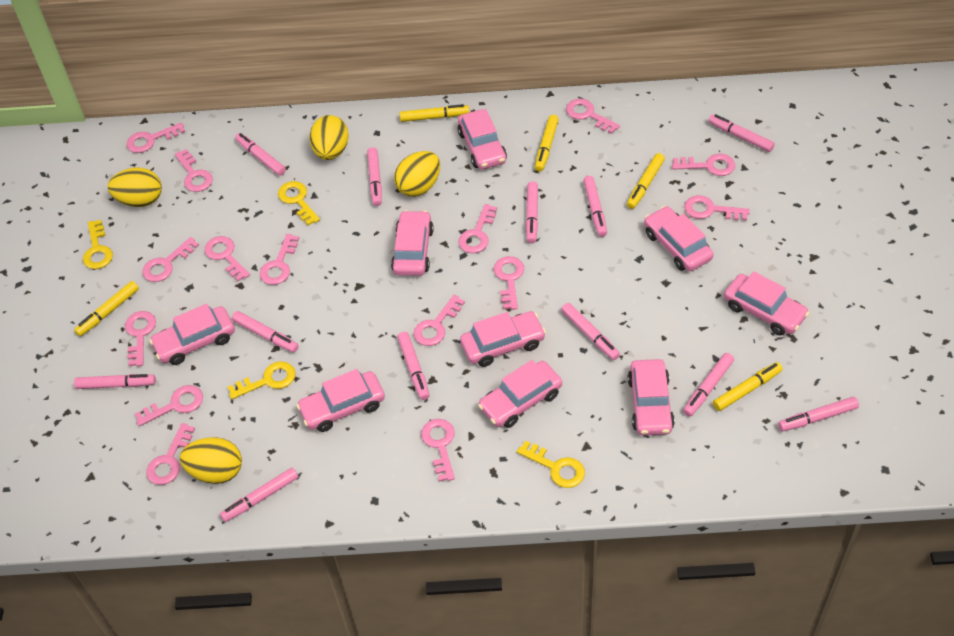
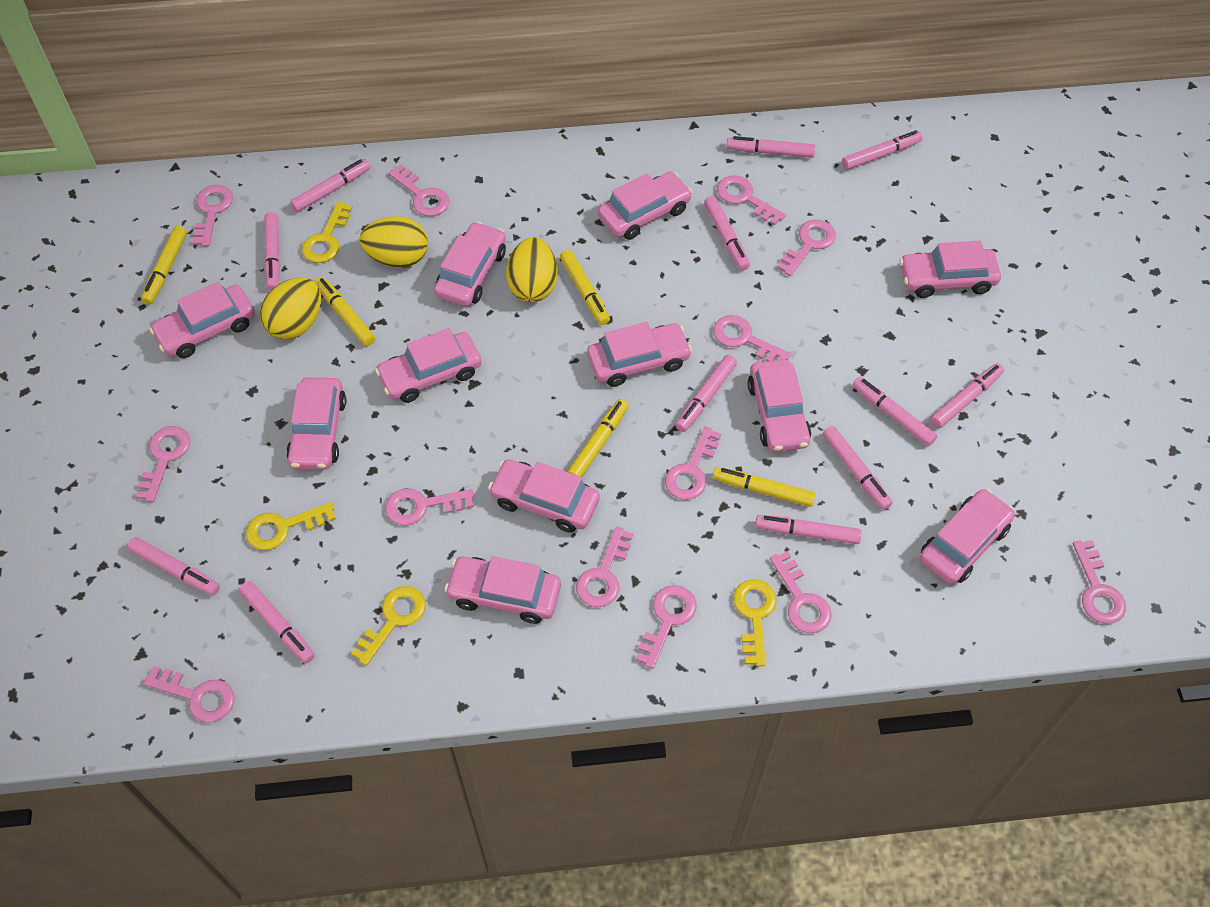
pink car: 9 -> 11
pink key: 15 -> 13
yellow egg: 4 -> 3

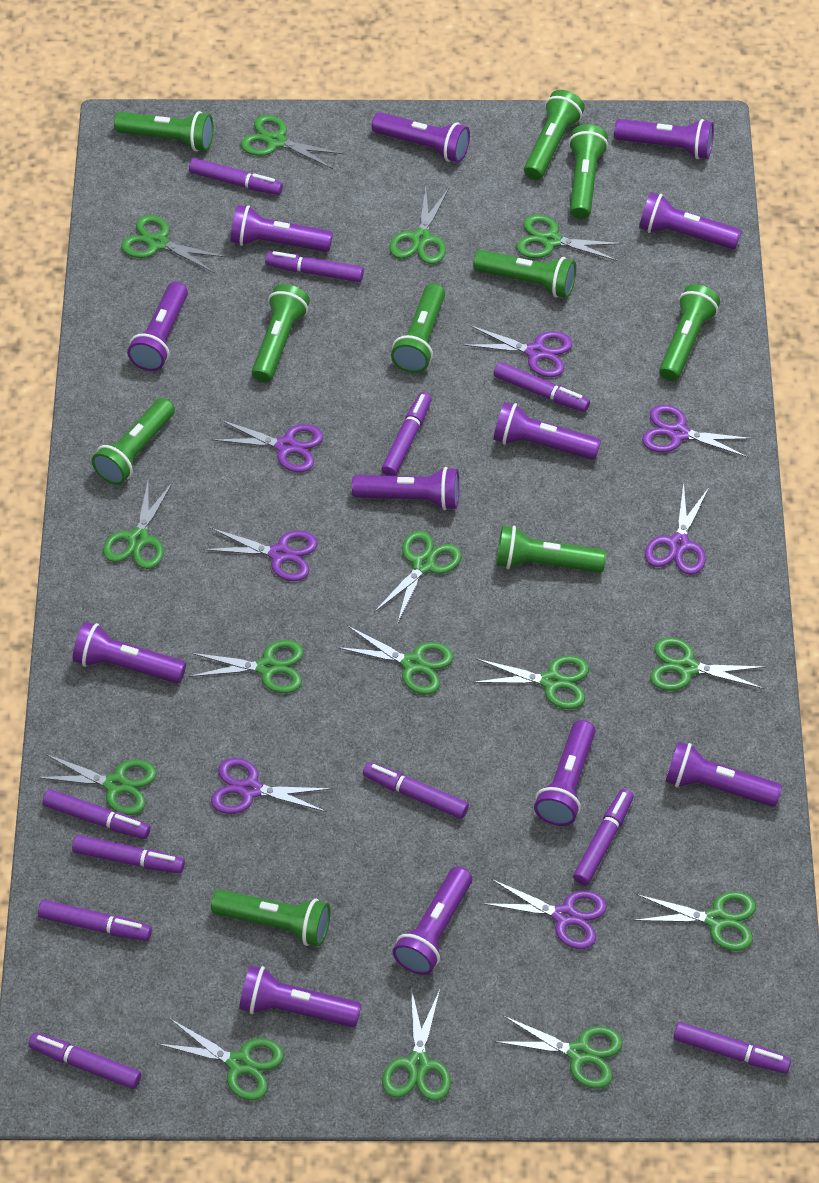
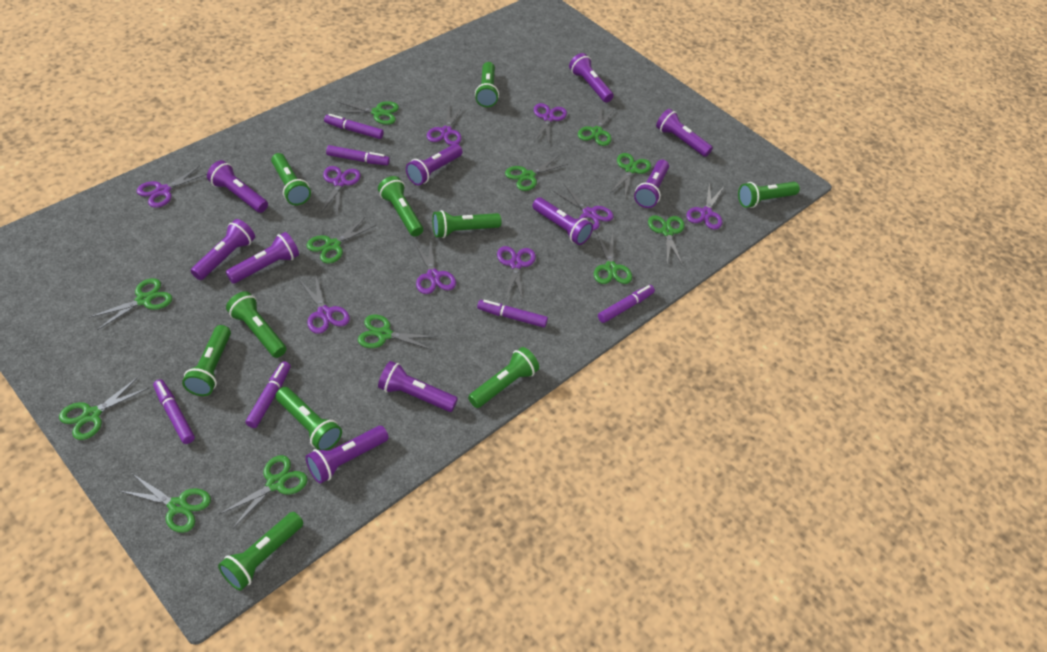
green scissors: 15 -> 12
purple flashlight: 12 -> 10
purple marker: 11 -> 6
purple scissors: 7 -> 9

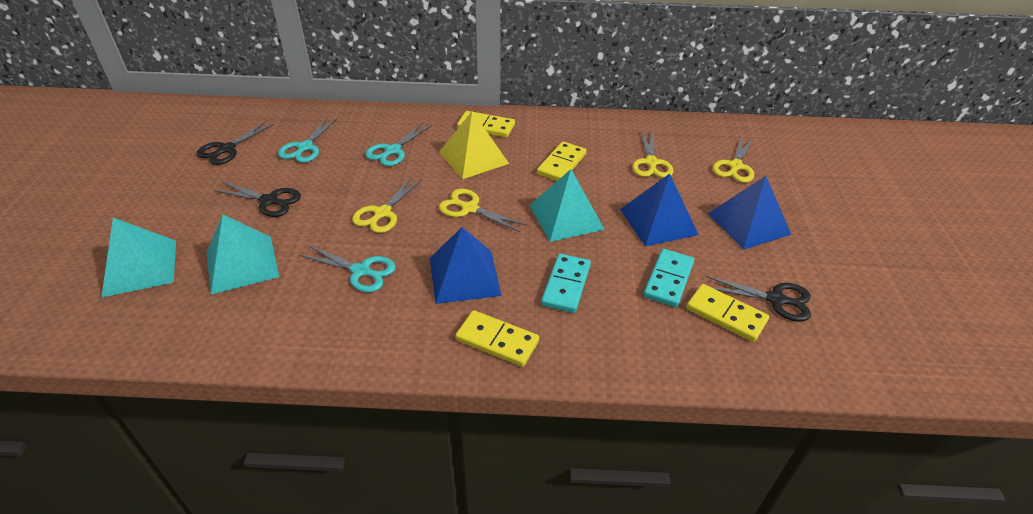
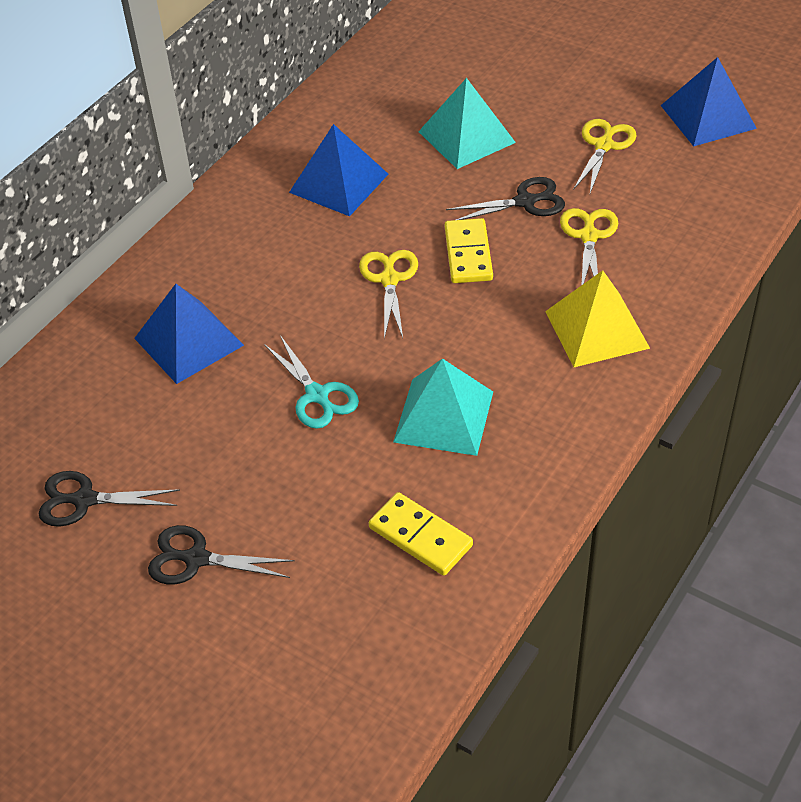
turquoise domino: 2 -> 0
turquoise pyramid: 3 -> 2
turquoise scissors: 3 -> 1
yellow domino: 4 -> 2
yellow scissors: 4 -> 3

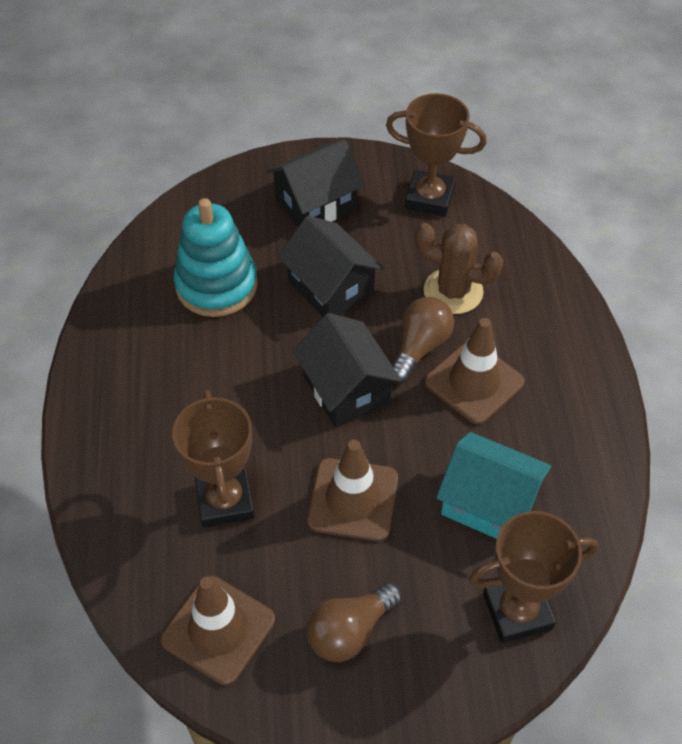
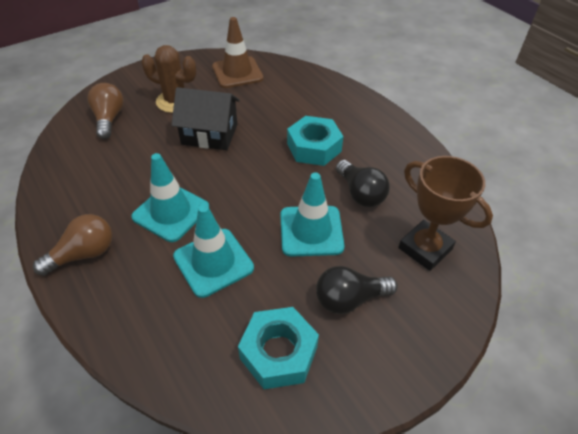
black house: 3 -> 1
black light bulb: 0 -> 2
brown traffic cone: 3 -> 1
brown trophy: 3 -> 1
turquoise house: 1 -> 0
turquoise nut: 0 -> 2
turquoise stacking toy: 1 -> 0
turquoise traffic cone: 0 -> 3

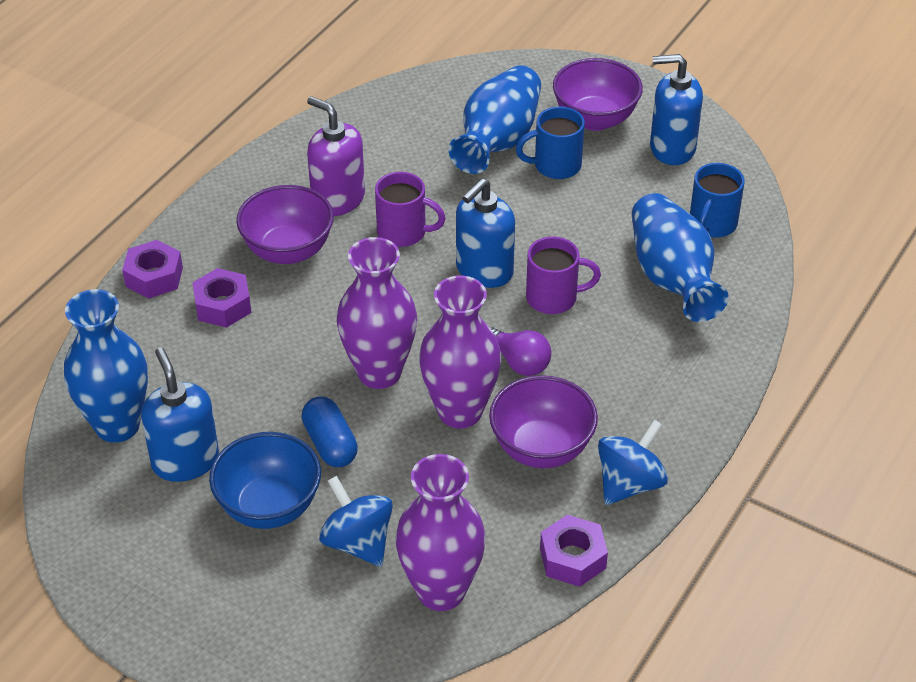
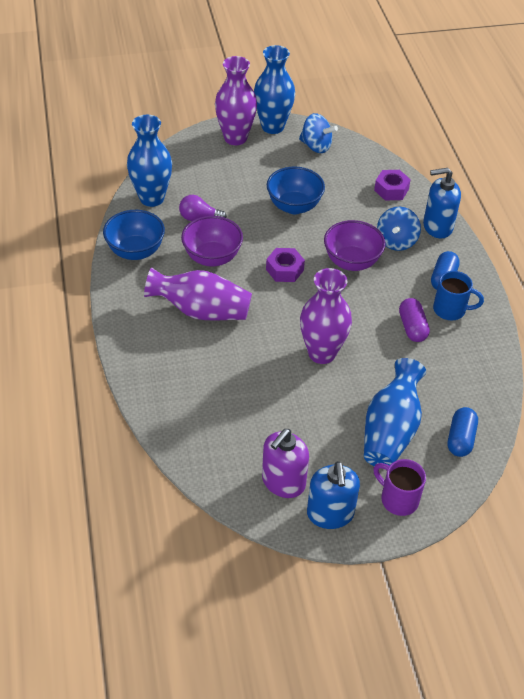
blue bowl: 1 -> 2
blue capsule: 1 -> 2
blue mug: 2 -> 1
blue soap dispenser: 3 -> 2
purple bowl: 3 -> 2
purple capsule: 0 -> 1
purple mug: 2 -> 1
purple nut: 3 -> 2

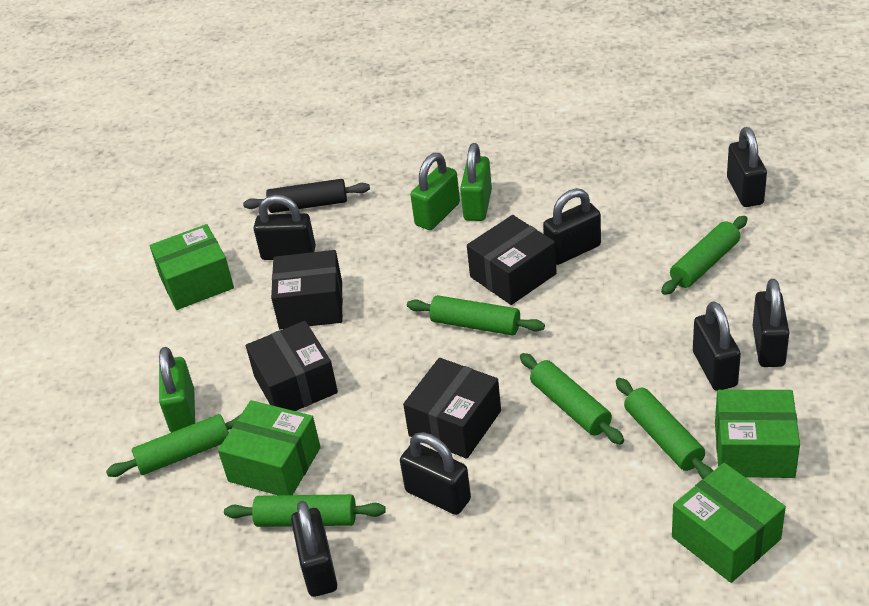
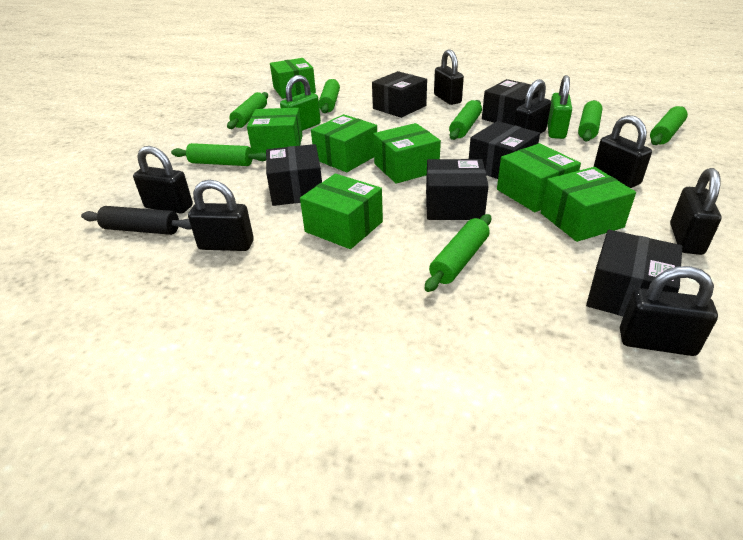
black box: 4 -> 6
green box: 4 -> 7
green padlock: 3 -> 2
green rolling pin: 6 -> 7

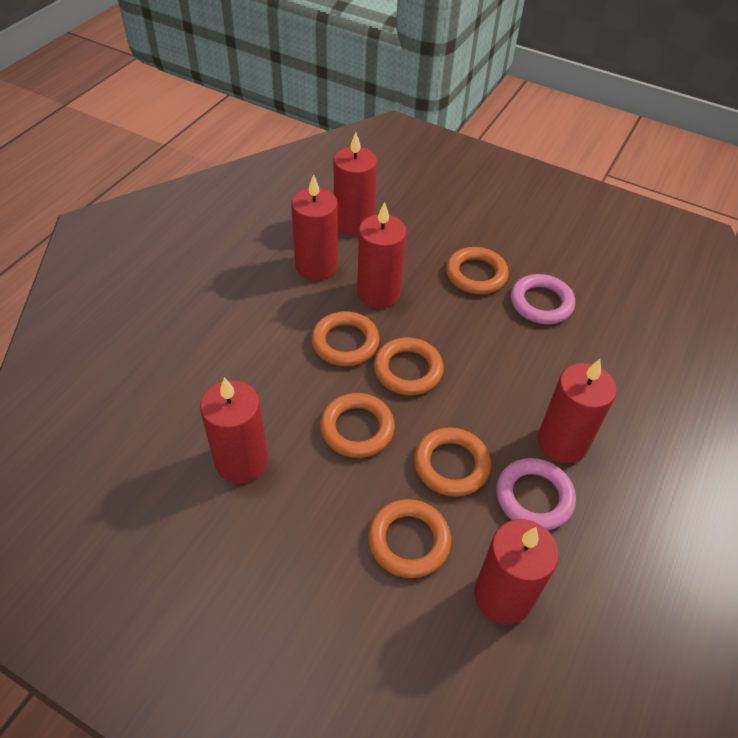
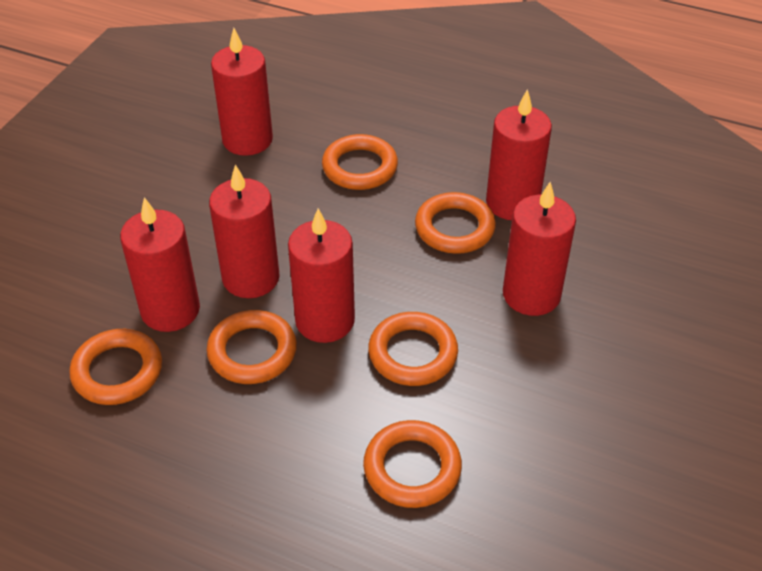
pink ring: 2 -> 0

- - - -

Task item:
Every line above is to be returned exactly, with its pictures removed.

Solution to this exercise:
pink car: 9 -> 11
pink key: 15 -> 13
yellow egg: 4 -> 3

green scissors: 15 -> 12
purple flashlight: 12 -> 10
purple marker: 11 -> 6
purple scissors: 7 -> 9

turquoise domino: 2 -> 0
turquoise pyramid: 3 -> 2
turquoise scissors: 3 -> 1
yellow domino: 4 -> 2
yellow scissors: 4 -> 3

black house: 3 -> 1
black light bulb: 0 -> 2
brown traffic cone: 3 -> 1
brown trophy: 3 -> 1
turquoise house: 1 -> 0
turquoise nut: 0 -> 2
turquoise stacking toy: 1 -> 0
turquoise traffic cone: 0 -> 3

blue bowl: 1 -> 2
blue capsule: 1 -> 2
blue mug: 2 -> 1
blue soap dispenser: 3 -> 2
purple bowl: 3 -> 2
purple capsule: 0 -> 1
purple mug: 2 -> 1
purple nut: 3 -> 2

black box: 4 -> 6
green box: 4 -> 7
green padlock: 3 -> 2
green rolling pin: 6 -> 7

pink ring: 2 -> 0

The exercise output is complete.